#### DIRECTION
Pull out every line of the listing that contains the word "order".

#### DATA TO PROCESS
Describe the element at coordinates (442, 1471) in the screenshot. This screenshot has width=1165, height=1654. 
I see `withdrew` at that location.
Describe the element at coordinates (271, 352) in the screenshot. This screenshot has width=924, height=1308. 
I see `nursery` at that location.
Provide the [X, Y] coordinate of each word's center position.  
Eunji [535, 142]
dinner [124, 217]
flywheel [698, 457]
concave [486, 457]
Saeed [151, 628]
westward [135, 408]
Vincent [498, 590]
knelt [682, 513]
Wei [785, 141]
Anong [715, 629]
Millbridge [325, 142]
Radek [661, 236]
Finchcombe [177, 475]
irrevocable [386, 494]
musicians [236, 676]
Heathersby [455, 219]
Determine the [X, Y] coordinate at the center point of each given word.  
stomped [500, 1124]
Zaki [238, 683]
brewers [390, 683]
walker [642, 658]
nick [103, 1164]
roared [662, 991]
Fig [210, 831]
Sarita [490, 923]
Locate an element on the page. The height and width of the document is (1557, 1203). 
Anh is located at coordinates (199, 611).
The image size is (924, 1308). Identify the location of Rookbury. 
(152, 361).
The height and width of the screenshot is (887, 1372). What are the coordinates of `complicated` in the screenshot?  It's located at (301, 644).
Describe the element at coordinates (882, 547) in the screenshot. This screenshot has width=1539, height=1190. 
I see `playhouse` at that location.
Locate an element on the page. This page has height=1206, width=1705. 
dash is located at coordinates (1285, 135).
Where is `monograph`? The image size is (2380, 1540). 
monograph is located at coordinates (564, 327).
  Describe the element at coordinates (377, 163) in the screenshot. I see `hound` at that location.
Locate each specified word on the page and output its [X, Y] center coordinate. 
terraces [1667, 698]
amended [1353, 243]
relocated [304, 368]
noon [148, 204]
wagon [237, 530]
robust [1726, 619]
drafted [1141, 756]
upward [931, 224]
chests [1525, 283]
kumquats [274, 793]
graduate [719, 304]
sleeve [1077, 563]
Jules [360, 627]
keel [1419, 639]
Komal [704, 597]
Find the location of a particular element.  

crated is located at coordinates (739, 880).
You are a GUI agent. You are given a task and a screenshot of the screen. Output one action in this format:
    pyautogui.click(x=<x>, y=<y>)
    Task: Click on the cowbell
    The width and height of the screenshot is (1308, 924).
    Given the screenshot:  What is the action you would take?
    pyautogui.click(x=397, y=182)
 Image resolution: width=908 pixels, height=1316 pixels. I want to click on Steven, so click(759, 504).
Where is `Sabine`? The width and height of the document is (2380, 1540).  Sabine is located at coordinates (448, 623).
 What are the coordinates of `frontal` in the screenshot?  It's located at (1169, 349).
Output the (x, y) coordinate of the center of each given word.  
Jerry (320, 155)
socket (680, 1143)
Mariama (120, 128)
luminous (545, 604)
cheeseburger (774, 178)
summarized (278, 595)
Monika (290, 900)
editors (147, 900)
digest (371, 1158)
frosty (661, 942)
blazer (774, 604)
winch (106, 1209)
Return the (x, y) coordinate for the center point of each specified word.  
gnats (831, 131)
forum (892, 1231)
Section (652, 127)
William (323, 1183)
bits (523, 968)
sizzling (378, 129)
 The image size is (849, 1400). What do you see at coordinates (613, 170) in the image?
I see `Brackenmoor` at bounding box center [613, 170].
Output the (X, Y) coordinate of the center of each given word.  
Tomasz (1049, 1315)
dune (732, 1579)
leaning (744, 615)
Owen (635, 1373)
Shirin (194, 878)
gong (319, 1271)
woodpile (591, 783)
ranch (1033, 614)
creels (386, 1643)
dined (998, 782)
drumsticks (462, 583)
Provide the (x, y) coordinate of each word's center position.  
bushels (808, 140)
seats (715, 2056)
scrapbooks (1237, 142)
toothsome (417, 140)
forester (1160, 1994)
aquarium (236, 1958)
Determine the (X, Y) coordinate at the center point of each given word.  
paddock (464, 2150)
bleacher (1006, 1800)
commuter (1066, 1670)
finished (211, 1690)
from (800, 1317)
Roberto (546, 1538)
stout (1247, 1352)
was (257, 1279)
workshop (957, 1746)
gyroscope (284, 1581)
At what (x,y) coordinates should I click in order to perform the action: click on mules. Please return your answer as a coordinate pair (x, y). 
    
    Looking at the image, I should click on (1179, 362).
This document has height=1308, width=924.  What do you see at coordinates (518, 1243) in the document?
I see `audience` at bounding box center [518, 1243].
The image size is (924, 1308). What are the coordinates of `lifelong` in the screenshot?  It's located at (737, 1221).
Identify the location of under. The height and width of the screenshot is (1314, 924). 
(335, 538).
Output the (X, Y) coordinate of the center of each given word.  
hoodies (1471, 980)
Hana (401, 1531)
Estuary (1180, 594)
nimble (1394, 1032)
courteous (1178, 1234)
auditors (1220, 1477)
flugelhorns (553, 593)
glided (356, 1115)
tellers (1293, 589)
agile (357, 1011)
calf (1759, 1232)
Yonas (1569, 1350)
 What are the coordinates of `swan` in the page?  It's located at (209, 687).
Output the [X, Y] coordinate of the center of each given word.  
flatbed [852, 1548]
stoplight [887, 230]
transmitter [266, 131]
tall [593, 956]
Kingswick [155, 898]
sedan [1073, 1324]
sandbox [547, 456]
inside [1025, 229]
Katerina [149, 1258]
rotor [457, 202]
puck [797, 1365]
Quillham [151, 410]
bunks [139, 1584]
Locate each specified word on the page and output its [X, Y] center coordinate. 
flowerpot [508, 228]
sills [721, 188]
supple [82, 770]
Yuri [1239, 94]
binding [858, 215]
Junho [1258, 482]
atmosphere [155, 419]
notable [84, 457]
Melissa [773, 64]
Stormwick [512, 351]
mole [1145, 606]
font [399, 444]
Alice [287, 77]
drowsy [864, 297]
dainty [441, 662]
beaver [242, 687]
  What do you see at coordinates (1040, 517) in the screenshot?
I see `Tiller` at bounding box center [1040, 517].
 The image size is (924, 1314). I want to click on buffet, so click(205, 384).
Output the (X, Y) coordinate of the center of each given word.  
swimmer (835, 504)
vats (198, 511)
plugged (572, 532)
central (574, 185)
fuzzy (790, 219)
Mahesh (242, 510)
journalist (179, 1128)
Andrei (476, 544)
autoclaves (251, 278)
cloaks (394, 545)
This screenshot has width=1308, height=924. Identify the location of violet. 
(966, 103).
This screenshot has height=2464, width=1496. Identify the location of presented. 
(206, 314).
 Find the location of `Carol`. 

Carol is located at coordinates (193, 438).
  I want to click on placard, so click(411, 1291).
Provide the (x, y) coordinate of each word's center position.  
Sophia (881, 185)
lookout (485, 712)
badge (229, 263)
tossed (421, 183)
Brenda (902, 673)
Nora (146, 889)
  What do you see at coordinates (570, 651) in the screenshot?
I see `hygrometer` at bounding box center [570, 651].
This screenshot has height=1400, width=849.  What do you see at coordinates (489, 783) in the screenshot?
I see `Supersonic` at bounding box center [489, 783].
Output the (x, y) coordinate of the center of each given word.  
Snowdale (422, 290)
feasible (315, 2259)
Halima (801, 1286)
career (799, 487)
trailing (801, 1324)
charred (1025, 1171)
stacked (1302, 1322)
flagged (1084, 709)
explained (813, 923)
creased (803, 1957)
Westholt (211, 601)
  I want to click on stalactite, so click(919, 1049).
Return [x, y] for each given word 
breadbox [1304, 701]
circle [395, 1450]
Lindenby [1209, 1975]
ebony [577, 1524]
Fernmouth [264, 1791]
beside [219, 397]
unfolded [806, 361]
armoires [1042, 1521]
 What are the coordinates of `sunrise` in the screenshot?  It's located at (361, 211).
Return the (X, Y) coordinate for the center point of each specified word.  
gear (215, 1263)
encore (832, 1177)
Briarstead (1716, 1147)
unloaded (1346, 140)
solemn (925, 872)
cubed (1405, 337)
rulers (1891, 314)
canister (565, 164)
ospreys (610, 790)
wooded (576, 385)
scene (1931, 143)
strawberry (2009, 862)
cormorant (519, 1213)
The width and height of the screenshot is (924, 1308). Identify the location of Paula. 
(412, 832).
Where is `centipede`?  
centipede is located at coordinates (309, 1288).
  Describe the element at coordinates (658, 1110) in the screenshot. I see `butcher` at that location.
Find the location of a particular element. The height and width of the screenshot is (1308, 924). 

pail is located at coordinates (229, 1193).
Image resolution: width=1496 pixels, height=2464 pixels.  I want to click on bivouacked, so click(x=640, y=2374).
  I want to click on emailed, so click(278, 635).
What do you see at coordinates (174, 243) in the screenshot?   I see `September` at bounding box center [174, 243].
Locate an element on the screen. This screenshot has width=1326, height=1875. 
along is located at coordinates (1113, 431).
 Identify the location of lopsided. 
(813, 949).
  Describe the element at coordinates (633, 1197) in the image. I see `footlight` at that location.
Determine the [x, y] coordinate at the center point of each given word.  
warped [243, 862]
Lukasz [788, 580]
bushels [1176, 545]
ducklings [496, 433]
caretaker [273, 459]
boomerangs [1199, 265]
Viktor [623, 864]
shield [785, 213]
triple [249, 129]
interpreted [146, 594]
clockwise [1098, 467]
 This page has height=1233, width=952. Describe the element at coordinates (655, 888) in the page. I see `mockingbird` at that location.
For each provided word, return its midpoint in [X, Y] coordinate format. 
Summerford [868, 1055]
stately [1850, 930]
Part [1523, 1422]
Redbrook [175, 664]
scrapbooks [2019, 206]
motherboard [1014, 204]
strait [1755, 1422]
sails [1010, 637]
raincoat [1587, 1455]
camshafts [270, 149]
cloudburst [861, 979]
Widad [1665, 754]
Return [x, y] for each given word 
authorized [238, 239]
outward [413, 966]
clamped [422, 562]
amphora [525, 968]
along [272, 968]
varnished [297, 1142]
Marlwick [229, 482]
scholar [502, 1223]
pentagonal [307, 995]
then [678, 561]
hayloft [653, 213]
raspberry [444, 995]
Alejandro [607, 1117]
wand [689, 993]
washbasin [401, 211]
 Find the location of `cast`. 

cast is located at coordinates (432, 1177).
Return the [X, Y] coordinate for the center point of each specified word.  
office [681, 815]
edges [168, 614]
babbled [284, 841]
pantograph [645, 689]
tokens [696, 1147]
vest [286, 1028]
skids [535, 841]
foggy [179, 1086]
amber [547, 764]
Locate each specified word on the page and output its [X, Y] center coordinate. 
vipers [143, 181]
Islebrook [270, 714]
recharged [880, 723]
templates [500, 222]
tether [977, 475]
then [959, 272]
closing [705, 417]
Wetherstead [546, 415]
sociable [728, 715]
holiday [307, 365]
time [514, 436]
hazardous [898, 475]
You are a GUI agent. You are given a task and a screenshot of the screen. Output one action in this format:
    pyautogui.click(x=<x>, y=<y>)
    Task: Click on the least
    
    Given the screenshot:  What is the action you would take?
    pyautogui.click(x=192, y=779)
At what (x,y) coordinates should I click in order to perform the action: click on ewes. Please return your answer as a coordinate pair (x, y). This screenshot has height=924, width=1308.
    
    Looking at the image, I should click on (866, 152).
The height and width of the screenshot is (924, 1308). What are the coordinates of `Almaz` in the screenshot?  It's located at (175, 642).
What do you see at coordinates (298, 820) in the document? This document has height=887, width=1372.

#### THE ANSWER
At what (x,y) coordinates should I click in order to perform the action: click on mules. Please return your answer as a coordinate pair (x, y). 
At what (x,y) coordinates should I click in order to perform the action: click on ewes. Please return your answer as a coordinate pair (x, y). This screenshot has height=924, width=1308.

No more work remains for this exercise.